**Work request:** Copy out each line of the data holding "slope".

(Stored records)

[Start of section]

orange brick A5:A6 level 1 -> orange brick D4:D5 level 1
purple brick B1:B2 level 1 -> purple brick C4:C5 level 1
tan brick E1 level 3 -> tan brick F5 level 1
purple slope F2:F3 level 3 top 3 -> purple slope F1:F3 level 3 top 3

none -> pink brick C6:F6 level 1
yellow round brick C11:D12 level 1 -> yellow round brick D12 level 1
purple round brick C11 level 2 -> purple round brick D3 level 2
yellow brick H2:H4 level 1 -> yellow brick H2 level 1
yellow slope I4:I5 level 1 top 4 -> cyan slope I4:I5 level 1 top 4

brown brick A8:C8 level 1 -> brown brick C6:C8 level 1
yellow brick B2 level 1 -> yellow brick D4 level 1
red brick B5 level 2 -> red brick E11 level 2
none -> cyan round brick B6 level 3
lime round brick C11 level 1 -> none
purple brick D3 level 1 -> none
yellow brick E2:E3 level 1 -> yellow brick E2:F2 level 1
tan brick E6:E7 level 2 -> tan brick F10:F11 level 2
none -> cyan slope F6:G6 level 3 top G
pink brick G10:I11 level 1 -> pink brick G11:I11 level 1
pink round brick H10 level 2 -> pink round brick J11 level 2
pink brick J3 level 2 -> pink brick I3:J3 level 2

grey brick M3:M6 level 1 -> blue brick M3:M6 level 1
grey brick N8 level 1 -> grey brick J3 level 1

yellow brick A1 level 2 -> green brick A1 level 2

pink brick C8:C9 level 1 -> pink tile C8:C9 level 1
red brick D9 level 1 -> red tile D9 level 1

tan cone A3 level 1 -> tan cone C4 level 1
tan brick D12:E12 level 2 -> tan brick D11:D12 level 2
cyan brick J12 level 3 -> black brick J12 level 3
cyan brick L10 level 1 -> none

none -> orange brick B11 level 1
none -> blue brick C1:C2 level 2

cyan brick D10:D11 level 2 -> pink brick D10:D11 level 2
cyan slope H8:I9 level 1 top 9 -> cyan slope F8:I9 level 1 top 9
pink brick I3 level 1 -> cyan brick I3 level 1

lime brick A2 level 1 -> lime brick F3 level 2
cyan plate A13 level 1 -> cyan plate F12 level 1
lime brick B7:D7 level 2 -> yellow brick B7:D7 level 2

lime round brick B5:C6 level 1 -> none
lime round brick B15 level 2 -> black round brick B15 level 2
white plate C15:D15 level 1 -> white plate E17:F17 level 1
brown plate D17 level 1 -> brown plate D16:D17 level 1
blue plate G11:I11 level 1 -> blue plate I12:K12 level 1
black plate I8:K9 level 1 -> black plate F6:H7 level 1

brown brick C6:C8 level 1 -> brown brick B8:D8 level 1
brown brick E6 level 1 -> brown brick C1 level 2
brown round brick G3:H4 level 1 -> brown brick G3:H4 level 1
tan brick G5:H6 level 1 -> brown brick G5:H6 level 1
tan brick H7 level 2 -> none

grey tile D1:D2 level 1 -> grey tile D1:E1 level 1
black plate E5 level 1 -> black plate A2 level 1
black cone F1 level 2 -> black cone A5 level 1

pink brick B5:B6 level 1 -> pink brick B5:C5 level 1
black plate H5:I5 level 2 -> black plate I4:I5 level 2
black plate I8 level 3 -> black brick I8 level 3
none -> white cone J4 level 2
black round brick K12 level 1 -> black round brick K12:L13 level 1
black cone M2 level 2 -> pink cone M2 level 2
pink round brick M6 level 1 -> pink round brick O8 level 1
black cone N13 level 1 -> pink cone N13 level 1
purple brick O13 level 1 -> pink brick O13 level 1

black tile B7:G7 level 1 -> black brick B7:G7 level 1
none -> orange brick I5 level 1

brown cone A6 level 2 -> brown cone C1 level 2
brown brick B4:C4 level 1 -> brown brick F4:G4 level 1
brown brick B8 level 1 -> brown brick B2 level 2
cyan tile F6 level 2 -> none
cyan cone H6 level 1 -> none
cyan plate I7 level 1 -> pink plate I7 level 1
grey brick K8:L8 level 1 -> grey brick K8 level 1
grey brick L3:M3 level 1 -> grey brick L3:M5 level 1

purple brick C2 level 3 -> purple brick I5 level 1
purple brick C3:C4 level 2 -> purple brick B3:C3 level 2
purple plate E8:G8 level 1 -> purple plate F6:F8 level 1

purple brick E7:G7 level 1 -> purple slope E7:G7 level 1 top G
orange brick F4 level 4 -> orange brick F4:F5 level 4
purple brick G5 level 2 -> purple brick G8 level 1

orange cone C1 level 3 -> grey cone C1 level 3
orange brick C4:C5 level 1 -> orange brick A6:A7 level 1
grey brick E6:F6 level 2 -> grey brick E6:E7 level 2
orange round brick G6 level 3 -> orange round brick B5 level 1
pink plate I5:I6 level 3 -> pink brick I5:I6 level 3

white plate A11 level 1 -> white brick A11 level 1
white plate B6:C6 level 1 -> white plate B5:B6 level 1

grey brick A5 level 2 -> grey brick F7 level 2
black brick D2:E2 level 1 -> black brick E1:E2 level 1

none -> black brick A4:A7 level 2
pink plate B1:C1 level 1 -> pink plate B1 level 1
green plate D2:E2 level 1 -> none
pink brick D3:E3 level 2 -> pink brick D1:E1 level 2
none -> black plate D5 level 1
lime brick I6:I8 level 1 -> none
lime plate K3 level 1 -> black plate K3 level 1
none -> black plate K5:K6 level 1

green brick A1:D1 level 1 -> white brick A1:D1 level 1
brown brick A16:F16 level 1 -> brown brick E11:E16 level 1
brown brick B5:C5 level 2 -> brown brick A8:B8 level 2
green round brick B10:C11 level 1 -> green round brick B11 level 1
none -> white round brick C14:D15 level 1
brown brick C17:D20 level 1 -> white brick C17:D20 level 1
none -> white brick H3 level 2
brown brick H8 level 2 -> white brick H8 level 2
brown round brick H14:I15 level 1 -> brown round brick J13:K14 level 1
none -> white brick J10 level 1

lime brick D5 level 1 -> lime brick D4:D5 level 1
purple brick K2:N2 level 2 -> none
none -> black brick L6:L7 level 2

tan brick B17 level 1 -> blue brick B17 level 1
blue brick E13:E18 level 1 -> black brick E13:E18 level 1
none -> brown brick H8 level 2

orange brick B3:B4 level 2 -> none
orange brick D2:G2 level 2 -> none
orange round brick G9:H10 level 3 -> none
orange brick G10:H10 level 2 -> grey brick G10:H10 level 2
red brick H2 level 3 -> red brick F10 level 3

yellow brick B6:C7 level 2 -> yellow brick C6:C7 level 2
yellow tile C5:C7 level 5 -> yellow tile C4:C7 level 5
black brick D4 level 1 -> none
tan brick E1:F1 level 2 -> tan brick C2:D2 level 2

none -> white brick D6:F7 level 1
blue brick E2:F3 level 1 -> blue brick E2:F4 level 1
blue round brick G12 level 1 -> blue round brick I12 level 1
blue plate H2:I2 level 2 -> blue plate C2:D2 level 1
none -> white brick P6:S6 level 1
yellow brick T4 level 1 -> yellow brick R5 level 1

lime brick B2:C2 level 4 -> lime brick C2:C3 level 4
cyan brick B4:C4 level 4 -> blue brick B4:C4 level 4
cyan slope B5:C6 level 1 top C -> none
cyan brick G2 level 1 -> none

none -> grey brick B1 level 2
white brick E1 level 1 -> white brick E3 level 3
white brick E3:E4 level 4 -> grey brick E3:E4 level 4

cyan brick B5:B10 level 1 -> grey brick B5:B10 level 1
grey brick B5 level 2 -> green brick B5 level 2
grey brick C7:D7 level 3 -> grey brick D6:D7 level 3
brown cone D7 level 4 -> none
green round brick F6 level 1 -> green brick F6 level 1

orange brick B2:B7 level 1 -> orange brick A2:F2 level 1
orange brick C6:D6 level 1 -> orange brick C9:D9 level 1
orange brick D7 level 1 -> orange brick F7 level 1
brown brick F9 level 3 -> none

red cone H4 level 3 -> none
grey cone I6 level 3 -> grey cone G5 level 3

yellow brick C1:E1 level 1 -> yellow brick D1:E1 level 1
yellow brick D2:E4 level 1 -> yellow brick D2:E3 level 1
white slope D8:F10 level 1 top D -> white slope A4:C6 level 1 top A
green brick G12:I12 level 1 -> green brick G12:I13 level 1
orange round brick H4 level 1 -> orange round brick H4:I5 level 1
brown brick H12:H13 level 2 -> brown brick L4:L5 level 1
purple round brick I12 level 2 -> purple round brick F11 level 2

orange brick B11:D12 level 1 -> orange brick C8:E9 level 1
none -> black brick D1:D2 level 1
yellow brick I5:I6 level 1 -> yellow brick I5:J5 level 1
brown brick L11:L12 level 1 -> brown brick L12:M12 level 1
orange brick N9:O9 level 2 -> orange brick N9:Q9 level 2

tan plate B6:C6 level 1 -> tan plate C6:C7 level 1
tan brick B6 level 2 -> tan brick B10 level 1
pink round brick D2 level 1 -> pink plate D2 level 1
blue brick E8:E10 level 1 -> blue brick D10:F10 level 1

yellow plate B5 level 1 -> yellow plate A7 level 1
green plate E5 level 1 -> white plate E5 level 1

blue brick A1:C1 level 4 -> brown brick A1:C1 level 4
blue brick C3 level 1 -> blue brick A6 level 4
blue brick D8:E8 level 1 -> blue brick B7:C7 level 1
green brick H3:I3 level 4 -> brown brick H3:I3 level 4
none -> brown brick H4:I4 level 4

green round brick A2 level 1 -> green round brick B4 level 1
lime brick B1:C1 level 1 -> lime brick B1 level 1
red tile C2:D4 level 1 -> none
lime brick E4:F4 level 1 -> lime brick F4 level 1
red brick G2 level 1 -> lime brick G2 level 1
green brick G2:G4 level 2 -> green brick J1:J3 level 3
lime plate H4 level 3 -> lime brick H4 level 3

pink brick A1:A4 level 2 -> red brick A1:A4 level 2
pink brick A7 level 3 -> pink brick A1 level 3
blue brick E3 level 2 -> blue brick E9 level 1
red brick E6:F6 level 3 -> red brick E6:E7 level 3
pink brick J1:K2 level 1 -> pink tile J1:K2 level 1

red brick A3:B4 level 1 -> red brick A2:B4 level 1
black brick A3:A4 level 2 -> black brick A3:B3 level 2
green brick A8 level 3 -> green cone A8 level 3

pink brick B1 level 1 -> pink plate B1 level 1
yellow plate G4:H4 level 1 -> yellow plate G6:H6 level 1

[End of section]

**Answer area:**
purple slope F2:F3 level 3 top 3 -> purple slope F1:F3 level 3 top 3
yellow slope I4:I5 level 1 top 4 -> cyan slope I4:I5 level 1 top 4
none -> cyan slope F6:G6 level 3 top G
cyan slope H8:I9 level 1 top 9 -> cyan slope F8:I9 level 1 top 9
purple brick E7:G7 level 1 -> purple slope E7:G7 level 1 top G
cyan slope B5:C6 level 1 top C -> none
white slope D8:F10 level 1 top D -> white slope A4:C6 level 1 top A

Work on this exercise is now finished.